##### The records #####

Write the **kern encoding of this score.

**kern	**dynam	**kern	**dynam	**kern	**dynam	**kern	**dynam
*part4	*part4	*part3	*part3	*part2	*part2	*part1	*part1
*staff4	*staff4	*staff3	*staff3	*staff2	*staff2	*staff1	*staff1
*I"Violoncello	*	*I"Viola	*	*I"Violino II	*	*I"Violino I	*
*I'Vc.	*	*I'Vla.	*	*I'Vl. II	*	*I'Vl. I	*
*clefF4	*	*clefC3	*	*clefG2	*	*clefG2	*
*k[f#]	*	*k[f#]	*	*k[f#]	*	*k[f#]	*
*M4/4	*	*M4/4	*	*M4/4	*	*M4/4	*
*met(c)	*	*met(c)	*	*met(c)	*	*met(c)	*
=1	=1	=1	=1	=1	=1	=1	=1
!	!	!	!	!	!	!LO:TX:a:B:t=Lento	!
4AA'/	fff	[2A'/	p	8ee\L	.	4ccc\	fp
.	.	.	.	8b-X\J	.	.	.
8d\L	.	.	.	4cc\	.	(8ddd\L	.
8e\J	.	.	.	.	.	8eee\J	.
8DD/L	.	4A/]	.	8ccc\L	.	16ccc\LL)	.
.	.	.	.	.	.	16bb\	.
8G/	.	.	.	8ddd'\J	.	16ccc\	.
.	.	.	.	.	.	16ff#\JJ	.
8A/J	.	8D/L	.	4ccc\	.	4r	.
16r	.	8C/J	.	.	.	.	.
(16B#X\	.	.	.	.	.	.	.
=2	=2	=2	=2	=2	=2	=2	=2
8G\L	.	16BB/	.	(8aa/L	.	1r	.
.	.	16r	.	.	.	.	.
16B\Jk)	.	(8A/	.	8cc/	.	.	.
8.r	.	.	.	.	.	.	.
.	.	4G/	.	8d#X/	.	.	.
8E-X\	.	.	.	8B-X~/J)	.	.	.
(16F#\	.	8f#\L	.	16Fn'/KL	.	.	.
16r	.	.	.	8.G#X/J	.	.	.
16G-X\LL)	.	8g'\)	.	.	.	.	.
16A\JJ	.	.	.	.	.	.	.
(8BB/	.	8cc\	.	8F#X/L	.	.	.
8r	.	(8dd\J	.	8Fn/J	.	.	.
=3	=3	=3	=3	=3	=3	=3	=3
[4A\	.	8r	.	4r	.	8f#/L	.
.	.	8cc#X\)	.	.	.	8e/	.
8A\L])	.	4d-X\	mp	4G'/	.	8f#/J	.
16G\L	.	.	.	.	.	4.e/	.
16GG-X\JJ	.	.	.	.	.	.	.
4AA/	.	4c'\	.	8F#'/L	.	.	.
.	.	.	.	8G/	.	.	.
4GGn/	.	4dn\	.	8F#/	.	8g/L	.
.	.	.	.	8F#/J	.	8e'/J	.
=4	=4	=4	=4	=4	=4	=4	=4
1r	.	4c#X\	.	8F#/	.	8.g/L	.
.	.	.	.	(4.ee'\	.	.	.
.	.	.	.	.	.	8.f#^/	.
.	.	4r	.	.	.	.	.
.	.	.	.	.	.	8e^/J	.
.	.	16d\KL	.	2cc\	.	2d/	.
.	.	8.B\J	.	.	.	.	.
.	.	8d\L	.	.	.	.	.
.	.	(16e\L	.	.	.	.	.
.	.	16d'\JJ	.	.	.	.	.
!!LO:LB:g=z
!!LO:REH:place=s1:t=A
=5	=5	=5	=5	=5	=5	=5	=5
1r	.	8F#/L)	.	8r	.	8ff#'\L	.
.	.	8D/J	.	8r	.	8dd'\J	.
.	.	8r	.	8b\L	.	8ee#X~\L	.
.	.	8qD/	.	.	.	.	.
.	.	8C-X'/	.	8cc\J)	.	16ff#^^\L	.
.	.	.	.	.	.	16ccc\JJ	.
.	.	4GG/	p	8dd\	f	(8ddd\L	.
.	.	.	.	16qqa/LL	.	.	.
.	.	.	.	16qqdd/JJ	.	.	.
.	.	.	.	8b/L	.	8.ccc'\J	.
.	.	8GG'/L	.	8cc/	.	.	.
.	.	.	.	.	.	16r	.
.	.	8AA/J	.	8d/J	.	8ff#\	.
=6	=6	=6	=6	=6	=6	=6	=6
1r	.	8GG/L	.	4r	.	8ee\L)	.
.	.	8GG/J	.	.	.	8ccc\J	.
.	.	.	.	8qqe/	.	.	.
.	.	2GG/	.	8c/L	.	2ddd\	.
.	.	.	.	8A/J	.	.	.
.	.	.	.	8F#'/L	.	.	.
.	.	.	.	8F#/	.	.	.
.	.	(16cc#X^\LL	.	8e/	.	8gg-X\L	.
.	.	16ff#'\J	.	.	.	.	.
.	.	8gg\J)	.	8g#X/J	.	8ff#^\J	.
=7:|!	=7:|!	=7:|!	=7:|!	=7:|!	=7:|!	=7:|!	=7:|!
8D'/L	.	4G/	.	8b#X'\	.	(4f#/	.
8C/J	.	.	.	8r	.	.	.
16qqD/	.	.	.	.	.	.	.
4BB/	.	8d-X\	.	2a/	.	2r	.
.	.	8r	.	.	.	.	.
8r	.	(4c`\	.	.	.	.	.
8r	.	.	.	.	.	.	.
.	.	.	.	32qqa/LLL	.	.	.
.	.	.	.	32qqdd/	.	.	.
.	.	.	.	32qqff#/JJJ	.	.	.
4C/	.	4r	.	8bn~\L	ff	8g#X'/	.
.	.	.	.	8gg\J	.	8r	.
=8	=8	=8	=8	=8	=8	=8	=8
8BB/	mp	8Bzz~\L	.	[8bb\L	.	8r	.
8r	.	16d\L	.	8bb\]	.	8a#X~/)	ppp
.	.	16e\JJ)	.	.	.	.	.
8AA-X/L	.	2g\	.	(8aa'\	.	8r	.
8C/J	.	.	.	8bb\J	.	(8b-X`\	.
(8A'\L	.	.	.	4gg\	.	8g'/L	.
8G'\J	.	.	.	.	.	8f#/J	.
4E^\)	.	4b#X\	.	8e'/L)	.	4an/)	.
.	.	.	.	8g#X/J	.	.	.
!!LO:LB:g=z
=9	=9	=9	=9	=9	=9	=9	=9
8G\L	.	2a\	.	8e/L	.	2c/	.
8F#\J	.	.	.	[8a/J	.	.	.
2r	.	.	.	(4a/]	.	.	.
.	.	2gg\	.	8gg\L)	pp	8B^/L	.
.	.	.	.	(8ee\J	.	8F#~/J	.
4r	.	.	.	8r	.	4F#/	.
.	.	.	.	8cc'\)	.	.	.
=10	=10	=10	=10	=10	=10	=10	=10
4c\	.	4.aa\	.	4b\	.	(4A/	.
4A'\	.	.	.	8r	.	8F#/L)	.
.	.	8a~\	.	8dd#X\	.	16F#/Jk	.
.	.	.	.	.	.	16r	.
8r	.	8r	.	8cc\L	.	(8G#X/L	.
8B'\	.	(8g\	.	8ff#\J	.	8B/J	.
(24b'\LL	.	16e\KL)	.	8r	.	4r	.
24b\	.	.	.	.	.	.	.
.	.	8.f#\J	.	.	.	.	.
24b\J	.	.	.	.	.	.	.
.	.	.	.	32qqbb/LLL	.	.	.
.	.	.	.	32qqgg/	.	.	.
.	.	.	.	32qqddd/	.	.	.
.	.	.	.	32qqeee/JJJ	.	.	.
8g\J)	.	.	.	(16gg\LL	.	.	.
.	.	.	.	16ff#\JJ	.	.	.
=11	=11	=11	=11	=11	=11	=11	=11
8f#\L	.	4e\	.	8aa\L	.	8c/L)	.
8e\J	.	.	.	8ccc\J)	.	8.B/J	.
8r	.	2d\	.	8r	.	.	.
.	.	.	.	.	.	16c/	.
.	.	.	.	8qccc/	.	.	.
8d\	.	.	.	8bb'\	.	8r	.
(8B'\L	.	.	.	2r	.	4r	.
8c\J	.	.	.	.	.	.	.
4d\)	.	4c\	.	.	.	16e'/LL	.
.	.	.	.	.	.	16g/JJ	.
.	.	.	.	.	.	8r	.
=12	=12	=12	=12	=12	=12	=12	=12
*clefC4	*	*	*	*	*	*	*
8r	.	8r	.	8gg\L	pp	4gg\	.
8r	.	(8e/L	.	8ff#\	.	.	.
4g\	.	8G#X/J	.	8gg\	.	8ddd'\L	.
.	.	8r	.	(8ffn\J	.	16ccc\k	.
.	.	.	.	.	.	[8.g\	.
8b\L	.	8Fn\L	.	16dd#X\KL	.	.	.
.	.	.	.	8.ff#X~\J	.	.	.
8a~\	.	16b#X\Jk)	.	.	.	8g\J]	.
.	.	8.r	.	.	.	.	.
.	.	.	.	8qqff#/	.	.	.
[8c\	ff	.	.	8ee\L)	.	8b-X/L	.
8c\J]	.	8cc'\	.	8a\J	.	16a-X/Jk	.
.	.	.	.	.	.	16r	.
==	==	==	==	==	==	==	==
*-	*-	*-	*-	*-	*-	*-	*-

#####

> _Task directions_
Which lines of the data contain the string "kern"? List every such line in full, treating uppercase and lowercase as different.

> _Solution to the exercise_
Write the **kern encoding of this score.
**kern	**dynam	**kern	**dynam	**kern	**dynam	**kern	**dynam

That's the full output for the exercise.